Output the span of lines from the one that contains "(675, 104) = (360, 70): yellow" through the end of the records, inclusive, exactly as written and free of pictures.

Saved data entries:
**********

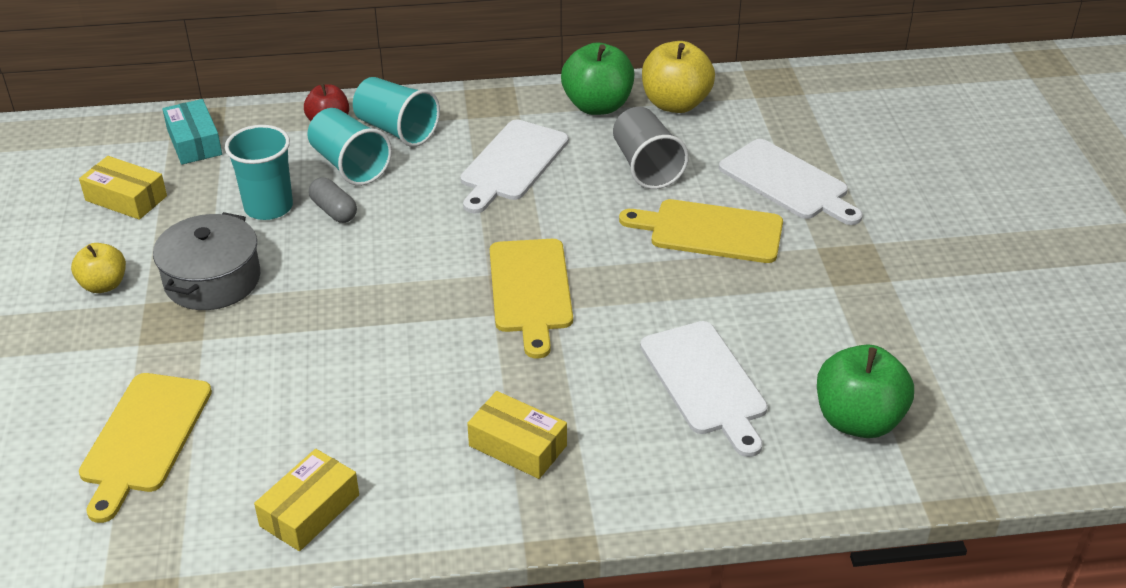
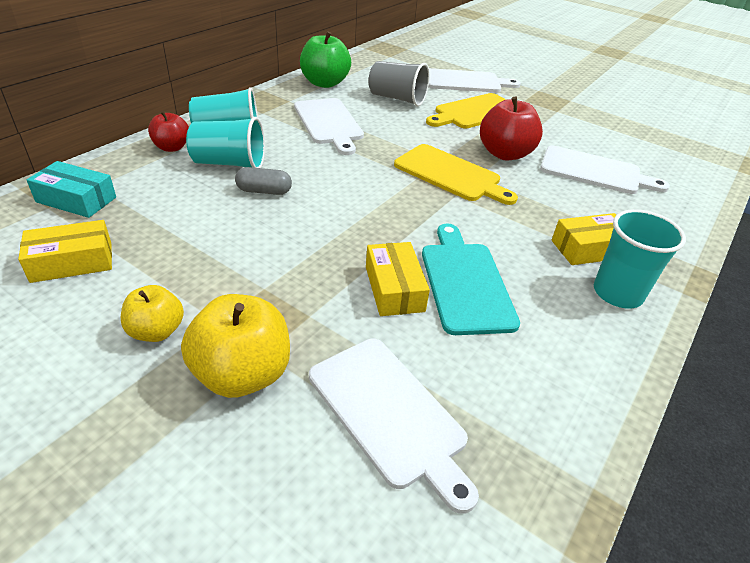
camera: 50 degrees left, 0 degrees up
(144, 438) = (389, 414): yellow cutting board -> white cutting board
(212, 280) = (248, 274): grey pot -> none
(268, 207) = (212, 210): turquoise cup -> turquoise cup (617, 293)
(310, 510) = (574, 366): yellow box -> yellow box (394, 288)
(350, 394) = (465, 282): none -> turquoise cutting board
(638, 301) = (505, 154): none -> red apple
(675, 104) = (360, 70): yellow apple -> yellow apple (242, 374)
(858, 420) = (665, 154): green apple -> none

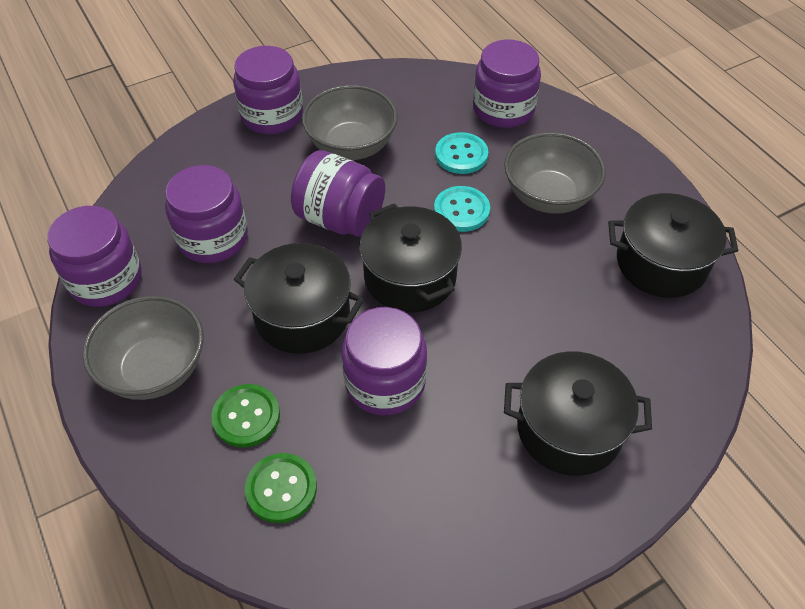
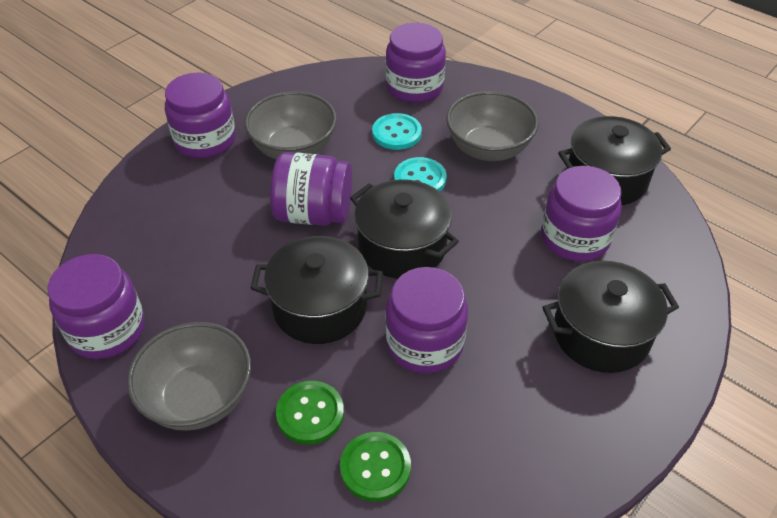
camera: 20 degrees left, 5 degrees down
(213, 238) = (199, 263): purple jar -> purple jar (575, 238)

**********

• Solution to the problem:
(675, 104) = (360, 70): yellow apple -> yellow apple (242, 374)
(858, 420) = (665, 154): green apple -> none

camera: 20 degrees left, 5 degrees down
(213, 238) = (199, 263): purple jar -> purple jar (575, 238)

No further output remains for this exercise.